— ASSIGNED TASK —
Only one span of the listing below should come back. It runs from the line with "white hat [513,290,632,408] -> none" through the line with "pink shoe [99,383,297,497]", and each of its lines must be reproduced exactly.

— PROVIDED RECORDS —
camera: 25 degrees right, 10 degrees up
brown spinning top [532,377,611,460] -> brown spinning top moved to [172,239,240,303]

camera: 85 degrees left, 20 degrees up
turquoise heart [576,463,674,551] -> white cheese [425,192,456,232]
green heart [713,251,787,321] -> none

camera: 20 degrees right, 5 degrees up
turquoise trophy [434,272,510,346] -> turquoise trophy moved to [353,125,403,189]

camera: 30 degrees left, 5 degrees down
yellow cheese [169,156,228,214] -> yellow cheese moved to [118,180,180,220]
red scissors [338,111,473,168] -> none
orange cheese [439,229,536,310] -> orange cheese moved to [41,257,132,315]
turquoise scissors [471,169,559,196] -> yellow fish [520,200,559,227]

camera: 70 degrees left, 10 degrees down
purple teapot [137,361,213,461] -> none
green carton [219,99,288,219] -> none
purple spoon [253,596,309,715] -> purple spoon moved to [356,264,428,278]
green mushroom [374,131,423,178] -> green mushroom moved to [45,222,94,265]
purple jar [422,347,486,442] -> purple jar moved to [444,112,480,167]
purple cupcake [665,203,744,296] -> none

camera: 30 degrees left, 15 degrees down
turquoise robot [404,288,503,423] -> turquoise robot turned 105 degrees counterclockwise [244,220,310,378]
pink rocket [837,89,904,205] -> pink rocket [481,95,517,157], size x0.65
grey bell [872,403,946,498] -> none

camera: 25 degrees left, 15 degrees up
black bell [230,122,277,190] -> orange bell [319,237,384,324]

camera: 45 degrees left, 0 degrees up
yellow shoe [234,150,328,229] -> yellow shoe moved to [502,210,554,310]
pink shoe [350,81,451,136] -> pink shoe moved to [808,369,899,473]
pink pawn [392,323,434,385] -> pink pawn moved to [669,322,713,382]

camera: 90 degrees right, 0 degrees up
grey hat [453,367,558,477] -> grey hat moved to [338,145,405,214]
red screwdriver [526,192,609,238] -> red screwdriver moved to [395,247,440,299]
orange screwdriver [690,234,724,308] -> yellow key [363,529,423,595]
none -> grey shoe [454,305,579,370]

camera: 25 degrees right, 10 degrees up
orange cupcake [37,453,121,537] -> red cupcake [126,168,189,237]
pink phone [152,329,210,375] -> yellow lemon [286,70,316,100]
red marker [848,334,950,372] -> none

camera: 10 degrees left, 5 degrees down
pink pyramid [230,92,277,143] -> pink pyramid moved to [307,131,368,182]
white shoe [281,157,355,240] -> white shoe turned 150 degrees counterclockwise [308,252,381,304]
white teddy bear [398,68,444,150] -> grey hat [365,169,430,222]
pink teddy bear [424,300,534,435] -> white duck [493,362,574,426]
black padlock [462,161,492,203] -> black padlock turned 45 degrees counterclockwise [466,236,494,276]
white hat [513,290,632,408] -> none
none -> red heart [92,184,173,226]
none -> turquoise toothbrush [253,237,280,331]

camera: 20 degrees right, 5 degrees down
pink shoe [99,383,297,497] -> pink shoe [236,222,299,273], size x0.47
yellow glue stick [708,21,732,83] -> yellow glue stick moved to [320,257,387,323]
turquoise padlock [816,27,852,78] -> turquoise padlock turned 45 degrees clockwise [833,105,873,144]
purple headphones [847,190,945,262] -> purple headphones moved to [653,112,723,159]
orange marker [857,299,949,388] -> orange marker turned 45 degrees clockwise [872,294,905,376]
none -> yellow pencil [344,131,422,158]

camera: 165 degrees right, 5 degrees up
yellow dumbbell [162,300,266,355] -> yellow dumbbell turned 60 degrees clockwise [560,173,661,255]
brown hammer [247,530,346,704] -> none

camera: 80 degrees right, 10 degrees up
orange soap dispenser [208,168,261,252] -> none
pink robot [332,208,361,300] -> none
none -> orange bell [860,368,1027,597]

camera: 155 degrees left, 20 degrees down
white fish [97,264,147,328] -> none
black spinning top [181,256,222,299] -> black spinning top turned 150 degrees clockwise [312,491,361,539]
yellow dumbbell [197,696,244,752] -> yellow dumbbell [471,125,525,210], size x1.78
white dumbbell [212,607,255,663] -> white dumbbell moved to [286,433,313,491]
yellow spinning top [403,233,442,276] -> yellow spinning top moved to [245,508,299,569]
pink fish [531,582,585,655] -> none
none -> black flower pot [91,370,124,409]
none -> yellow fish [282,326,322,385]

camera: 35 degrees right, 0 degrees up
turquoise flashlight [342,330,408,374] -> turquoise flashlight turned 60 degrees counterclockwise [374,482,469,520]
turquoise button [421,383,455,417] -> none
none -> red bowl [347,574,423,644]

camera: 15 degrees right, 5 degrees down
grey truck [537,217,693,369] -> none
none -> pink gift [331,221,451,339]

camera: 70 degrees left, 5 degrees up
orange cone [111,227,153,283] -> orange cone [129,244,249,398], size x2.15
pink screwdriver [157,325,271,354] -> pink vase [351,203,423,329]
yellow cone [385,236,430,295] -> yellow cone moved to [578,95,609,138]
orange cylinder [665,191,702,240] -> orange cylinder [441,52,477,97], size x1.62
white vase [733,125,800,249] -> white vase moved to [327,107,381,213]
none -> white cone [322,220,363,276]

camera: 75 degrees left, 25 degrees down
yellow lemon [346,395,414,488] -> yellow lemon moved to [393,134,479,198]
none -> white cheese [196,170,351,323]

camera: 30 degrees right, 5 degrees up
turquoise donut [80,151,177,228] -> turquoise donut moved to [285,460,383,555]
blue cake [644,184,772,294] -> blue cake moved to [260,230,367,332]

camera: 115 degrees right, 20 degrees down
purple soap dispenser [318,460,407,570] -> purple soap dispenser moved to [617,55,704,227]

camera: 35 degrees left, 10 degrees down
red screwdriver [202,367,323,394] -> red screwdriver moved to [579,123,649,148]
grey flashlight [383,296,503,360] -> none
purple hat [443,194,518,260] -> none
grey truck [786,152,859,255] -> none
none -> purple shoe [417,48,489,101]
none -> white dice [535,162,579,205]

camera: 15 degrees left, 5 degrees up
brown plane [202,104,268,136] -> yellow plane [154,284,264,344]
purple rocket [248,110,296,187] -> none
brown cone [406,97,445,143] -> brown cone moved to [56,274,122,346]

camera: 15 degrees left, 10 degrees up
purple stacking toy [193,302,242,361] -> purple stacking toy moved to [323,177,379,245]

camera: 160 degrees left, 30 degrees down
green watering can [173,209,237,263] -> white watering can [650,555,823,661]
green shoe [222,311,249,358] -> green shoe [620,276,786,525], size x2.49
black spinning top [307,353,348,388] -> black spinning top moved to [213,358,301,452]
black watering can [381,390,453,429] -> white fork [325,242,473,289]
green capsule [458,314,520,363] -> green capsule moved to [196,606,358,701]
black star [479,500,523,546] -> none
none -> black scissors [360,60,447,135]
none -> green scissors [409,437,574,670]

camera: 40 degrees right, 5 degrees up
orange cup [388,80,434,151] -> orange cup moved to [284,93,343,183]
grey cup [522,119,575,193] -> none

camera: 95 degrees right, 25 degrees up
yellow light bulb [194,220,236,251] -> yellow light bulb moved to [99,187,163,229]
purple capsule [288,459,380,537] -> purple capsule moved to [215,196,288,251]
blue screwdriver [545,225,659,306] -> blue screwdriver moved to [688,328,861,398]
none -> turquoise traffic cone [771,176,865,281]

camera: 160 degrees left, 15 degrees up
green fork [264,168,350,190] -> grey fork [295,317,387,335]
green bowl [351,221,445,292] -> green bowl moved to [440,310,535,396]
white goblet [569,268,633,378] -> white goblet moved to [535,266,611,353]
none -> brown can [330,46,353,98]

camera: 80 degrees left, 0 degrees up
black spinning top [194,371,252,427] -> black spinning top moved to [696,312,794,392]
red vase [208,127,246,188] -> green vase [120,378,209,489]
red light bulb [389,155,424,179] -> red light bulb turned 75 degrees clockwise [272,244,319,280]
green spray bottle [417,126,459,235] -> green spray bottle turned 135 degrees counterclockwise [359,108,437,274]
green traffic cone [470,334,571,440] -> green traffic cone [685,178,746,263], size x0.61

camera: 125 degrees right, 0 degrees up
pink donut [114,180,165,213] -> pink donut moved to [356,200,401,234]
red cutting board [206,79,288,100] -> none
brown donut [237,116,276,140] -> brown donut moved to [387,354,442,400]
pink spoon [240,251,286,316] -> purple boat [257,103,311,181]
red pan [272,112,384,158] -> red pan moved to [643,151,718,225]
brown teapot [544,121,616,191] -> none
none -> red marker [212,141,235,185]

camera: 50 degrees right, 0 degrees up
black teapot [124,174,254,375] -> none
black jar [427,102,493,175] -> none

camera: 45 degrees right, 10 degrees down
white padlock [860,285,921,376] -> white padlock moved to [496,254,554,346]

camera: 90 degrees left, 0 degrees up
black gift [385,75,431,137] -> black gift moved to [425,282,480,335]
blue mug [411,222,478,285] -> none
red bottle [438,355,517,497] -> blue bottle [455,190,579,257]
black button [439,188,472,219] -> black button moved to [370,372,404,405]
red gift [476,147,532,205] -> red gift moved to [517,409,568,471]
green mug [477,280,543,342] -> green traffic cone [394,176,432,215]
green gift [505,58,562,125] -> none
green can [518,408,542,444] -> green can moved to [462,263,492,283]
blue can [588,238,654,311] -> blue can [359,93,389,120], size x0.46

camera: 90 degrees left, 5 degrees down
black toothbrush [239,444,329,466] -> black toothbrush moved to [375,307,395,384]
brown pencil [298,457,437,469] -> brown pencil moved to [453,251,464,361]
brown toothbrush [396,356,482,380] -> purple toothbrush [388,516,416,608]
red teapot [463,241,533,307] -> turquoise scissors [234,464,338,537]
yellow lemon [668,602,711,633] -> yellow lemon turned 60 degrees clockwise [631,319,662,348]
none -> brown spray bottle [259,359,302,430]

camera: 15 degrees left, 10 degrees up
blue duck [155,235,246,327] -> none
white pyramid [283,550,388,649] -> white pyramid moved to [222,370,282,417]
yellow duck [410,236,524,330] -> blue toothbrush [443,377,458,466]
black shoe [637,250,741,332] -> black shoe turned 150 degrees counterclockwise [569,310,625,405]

— TASK ANSWER —
white hat [513,290,632,408] -> none
none -> red heart [92,184,173,226]
none -> turquoise toothbrush [253,237,280,331]

camera: 20 degrees right, 5 degrees down
pink shoe [99,383,297,497] -> pink shoe [236,222,299,273], size x0.47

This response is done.